■ Required action ■
Each entry that appears below should be restated word for word.

***** Material provided *****

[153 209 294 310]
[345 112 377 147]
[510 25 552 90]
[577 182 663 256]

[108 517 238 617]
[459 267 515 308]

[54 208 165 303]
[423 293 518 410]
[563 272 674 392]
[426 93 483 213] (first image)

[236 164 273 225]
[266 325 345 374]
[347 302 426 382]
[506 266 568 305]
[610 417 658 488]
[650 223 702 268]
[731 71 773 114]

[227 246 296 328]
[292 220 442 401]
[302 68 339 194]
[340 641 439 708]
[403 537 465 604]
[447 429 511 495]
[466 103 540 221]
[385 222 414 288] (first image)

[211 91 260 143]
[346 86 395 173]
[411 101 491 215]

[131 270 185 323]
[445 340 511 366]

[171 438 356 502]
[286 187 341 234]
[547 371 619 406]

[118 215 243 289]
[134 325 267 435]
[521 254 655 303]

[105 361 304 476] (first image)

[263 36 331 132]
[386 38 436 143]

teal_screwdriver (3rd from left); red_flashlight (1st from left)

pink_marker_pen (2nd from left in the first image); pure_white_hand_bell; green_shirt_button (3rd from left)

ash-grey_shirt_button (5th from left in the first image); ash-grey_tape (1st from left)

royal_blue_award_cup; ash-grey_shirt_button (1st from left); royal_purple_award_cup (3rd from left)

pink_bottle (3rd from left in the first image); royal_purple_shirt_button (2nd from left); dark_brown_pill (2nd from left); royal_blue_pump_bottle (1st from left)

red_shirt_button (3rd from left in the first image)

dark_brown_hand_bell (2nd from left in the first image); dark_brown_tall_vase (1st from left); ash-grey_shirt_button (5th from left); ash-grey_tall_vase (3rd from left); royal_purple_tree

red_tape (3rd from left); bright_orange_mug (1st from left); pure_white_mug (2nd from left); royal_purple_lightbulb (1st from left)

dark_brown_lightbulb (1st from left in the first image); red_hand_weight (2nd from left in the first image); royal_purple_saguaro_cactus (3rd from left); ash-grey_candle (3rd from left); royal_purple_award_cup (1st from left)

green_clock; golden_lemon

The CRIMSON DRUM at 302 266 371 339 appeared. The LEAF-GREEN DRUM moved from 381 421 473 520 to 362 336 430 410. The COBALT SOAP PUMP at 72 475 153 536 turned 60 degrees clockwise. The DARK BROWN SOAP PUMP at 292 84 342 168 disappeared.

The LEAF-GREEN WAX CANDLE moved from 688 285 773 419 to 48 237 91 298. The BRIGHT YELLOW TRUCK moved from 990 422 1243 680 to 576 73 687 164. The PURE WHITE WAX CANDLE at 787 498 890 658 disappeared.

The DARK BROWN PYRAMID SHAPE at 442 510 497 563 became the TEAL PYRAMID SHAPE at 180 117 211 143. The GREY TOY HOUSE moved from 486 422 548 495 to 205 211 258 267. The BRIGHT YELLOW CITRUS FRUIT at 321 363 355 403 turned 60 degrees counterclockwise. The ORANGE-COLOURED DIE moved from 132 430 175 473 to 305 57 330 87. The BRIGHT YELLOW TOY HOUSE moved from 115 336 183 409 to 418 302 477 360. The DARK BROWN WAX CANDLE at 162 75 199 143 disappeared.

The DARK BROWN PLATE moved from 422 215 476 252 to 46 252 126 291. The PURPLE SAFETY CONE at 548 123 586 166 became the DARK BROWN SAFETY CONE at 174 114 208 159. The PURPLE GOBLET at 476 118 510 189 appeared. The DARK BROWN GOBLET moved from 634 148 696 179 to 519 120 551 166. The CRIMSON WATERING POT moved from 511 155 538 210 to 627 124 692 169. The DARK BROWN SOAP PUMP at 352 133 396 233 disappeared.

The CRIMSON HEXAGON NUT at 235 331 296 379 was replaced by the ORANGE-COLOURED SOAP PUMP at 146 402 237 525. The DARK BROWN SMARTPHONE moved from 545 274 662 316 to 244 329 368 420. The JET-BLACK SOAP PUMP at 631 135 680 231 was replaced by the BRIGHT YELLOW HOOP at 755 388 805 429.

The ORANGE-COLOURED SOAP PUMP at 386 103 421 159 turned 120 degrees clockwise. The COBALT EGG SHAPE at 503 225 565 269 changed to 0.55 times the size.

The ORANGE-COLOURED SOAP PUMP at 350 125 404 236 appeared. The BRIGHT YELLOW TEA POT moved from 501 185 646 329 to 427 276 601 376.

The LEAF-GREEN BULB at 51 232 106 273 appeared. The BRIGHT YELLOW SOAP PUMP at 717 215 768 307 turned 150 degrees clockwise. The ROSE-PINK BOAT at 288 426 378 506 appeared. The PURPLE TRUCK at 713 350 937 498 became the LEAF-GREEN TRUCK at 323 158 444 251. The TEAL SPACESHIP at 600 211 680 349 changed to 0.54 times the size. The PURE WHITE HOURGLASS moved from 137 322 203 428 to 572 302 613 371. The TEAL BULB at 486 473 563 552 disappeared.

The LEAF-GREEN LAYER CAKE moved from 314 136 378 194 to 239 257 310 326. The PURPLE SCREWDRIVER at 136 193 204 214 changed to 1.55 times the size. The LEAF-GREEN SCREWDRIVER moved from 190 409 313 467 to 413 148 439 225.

*****

■ Solution to the problem ■
[153 209 294 310]
[345 112 377 147]
[510 25 552 90]
[577 182 663 256]

[108 517 238 617]
[459 267 515 308]

[54 208 165 303]
[423 293 518 410]
[563 272 674 392]
[426 93 483 213] (first image)

[236 164 273 225]
[266 325 345 374]
[347 302 426 382]
[506 266 568 305]
[610 417 658 488]
[650 223 702 268]
[731 71 773 114]

[227 246 296 328]
[292 220 442 401]
[302 68 339 194]
[340 641 439 708]
[403 537 465 604]
[447 429 511 495]
[466 103 540 221]
[385 222 414 288] (first image)

[211 91 260 143]
[346 86 395 173]
[411 101 491 215]

[131 270 185 323]
[445 340 511 366]

[171 438 356 502]
[286 187 341 234]
[547 371 619 406]

[118 215 243 289]
[134 325 267 435]
[521 254 655 303]

[105 361 304 476] (first image)

[263 36 331 132]
[386 38 436 143]

teal_screwdriver (3rd from left); red_flashlight (1st from left)

pink_marker_pen (2nd from left in the first image); pure_white_hand_bell; green_shirt_button (3rd from left)

ash-grey_shirt_button (5th from left in the first image); ash-grey_tape (1st from left)

royal_blue_award_cup; ash-grey_shirt_button (1st from left); royal_purple_award_cup (3rd from left)

pink_bottle (3rd from left in the first image); royal_purple_shirt_button (2nd from left); dark_brown_pill (2nd from left); royal_blue_pump_bottle (1st from left)

red_shirt_button (3rd from left in the first image)

dark_brown_hand_bell (2nd from left in the first image); dark_brown_tall_vase (1st from left); ash-grey_shirt_button (5th from left); ash-grey_tall_vase (3rd from left); royal_purple_tree

red_tape (3rd from left); bright_orange_mug (1st from left); pure_white_mug (2nd from left); royal_purple_lightbulb (1st from left)

dark_brown_lightbulb (1st from left in the first image); red_hand_weight (2nd from left in the first image); royal_purple_saguaro_cactus (3rd from left); ash-grey_candle (3rd from left); royal_purple_award_cup (1st from left)

green_clock; golden_lemon

The CRIMSON DRUM at 302 266 371 339 appeared. The LEAF-GREEN DRUM moved from 381 421 473 520 to 362 336 430 410. The COBALT SOAP PUMP at 72 475 153 536 turned 60 degrees clockwise. The DARK BROWN SOAP PUMP at 292 84 342 168 disappeared.

The LEAF-GREEN WAX CANDLE moved from 688 285 773 419 to 48 237 91 298. The BRIGHT YELLOW TRUCK moved from 990 422 1243 680 to 576 73 687 164. The PURE WHITE WAX CANDLE at 787 498 890 658 disappeared.

The DARK BROWN PYRAMID SHAPE at 442 510 497 563 became the TEAL PYRAMID SHAPE at 180 117 211 143. The GREY TOY HOUSE moved from 486 422 548 495 to 205 211 258 267. The BRIGHT YELLOW CITRUS FRUIT at 321 363 355 403 turned 60 degrees counterclockwise. The ORANGE-COLOURED DIE moved from 132 430 175 473 to 305 57 330 87. The BRIGHT YELLOW TOY HOUSE moved from 115 336 183 409 to 418 302 477 360. The DARK BROWN WAX CANDLE at 162 75 199 143 disappeared.

The DARK BROWN PLATE moved from 422 215 476 252 to 46 252 126 291. The PURPLE SAFETY CONE at 548 123 586 166 became the DARK BROWN SAFETY CONE at 174 114 208 159. The PURPLE GOBLET at 476 118 510 189 appeared. The DARK BROWN GOBLET moved from 634 148 696 179 to 519 120 551 166. The CRIMSON WATERING POT moved from 511 155 538 210 to 627 124 692 169. The DARK BROWN SOAP PUMP at 352 133 396 233 disappeared.

The CRIMSON HEXAGON NUT at 235 331 296 379 was replaced by the ORANGE-COLOURED SOAP PUMP at 146 402 237 525. The DARK BROWN SMARTPHONE moved from 545 274 662 316 to 244 329 368 420. The JET-BLACK SOAP PUMP at 631 135 680 231 was replaced by the BRIGHT YELLOW HOOP at 755 388 805 429.

The ORANGE-COLOURED SOAP PUMP at 386 103 421 159 turned 120 degrees clockwise. The COBALT EGG SHAPE at 503 225 565 269 changed to 0.55 times the size.

The ORANGE-COLOURED SOAP PUMP at 350 125 404 236 appeared. The BRIGHT YELLOW TEA POT moved from 501 185 646 329 to 427 276 601 376.

The LEAF-GREEN BULB at 51 232 106 273 appeared. The BRIGHT YELLOW SOAP PUMP at 717 215 768 307 turned 150 degrees clockwise. The ROSE-PINK BOAT at 288 426 378 506 appeared. The PURPLE TRUCK at 713 350 937 498 became the LEAF-GREEN TRUCK at 323 158 444 251. The TEAL SPACESHIP at 600 211 680 349 changed to 0.54 times the size. The PURE WHITE HOURGLASS moved from 137 322 203 428 to 572 302 613 371. The TEAL BULB at 486 473 563 552 disappeared.

The LEAF-GREEN LAYER CAKE moved from 314 136 378 194 to 239 257 310 326. The PURPLE SCREWDRIVER at 136 193 204 214 changed to 1.55 times the size. The LEAF-GREEN SCREWDRIVER moved from 190 409 313 467 to 413 148 439 225.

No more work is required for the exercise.